• TASK REQUIREMENTS:
Print out each entry below exactly; do not carry over any image.

-------- AVAILABLE DATA

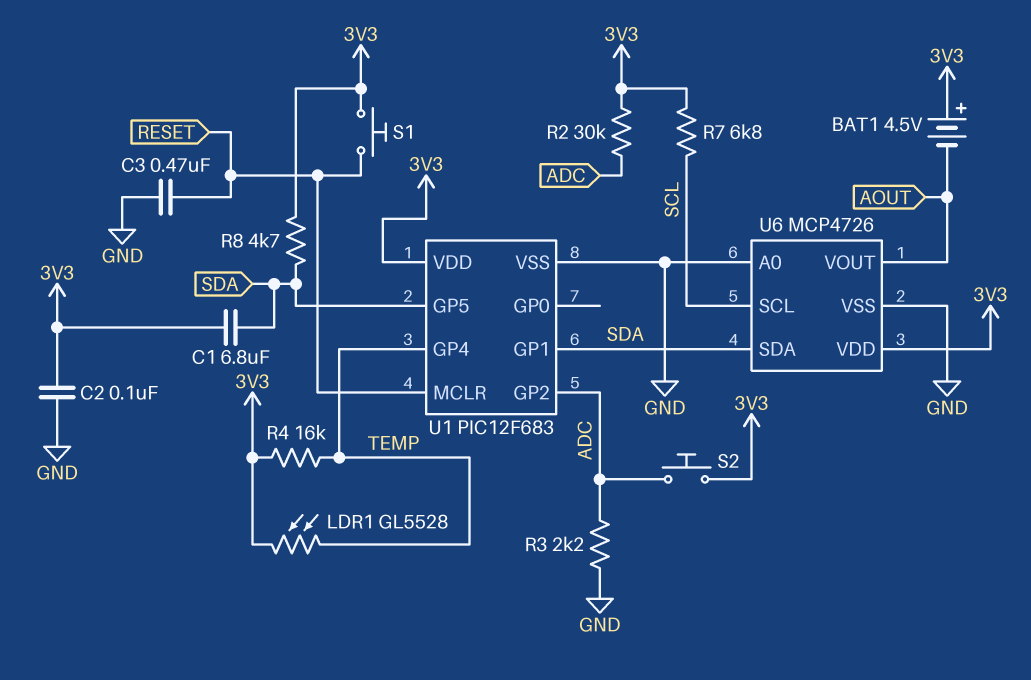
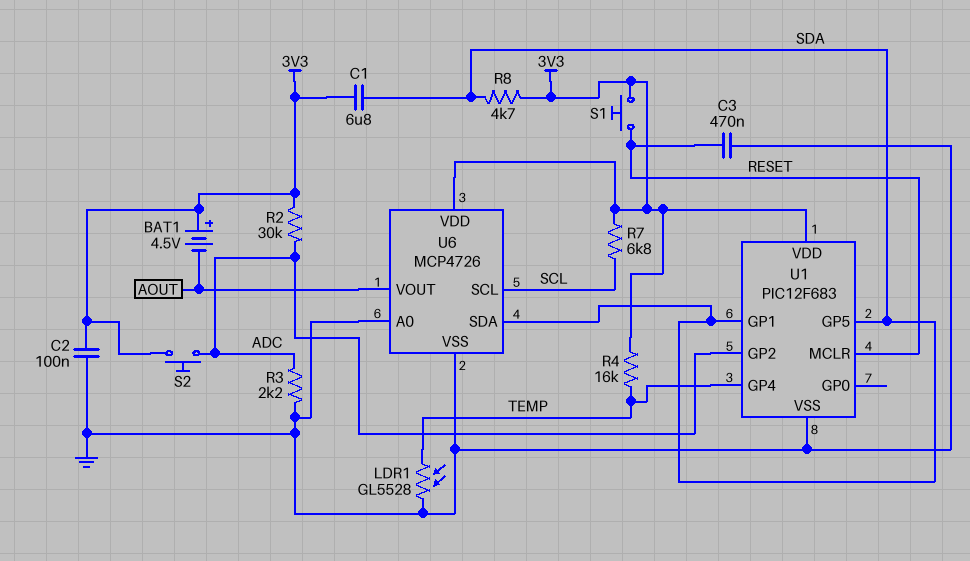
LDR1: GL5528 (3V3, TEMP) -> GL5528 (GND, TEMP)

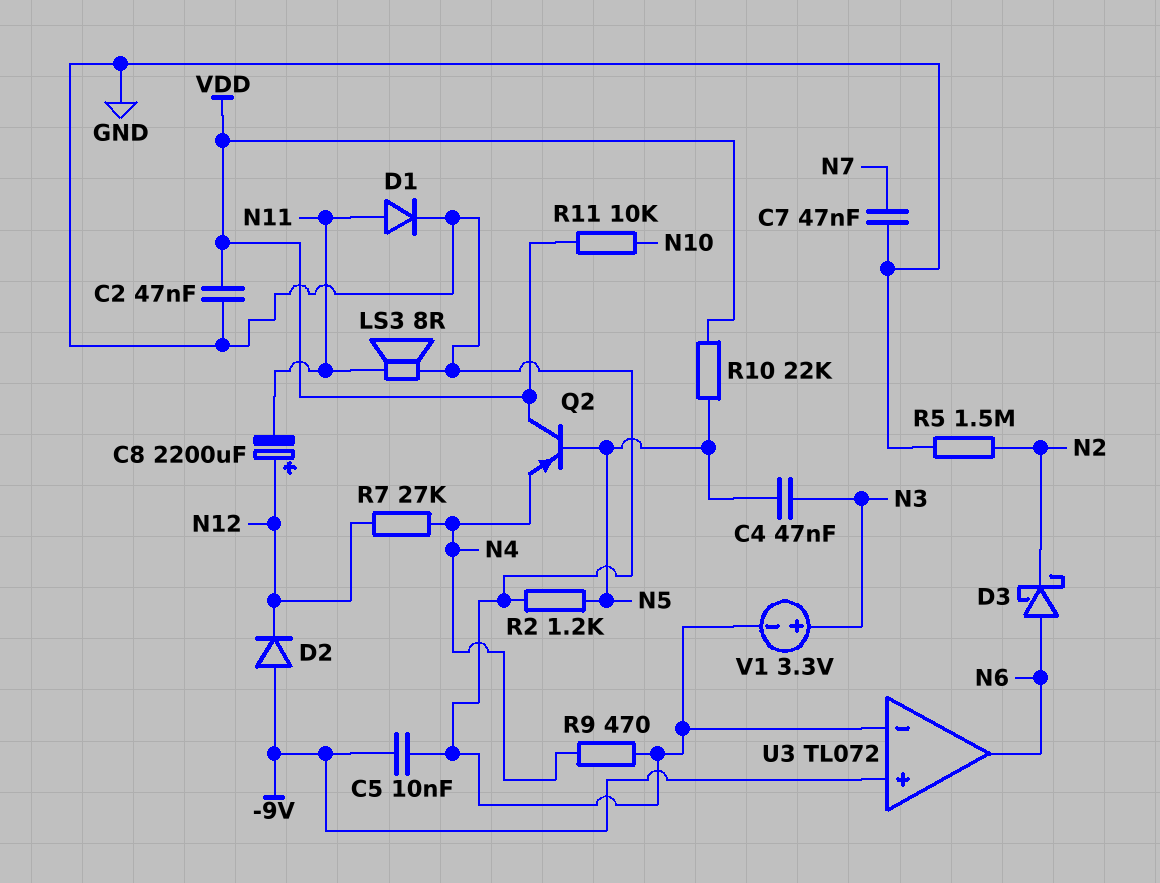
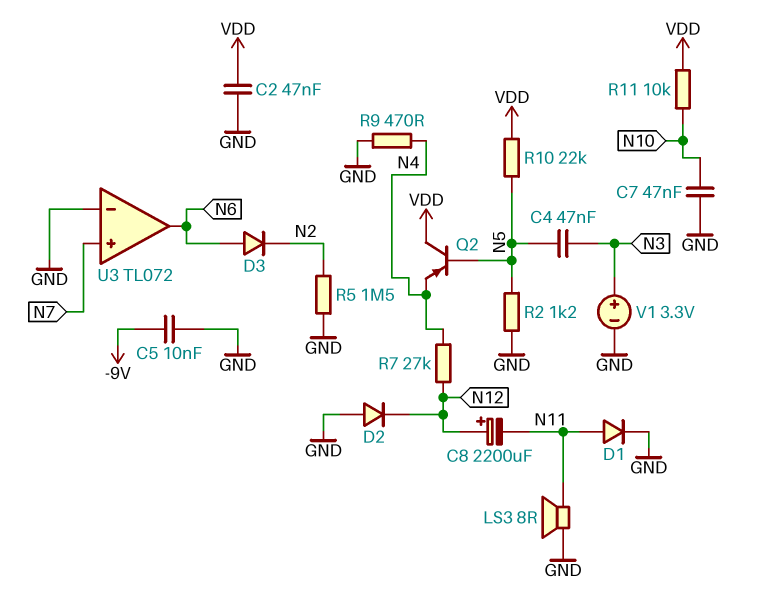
C7: 47nF (GND, N7) -> 47nF (GND, N10)
D2: diode (A -9V, K N12) -> diode (A GND, K N12)
D3: schottky (A N6, K N2) -> diode (A N6, K N2)
U3 pin in+: -9V -> N7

----------------

• WRITTEN SOLUTION:
LDR1: GL5528 (3V3, TEMP) -> GL5528 (GND, TEMP)

C7: 47nF (GND, N7) -> 47nF (GND, N10)
D2: diode (A -9V, K N12) -> diode (A GND, K N12)
D3: schottky (A N6, K N2) -> diode (A N6, K N2)
U3 pin in+: -9V -> N7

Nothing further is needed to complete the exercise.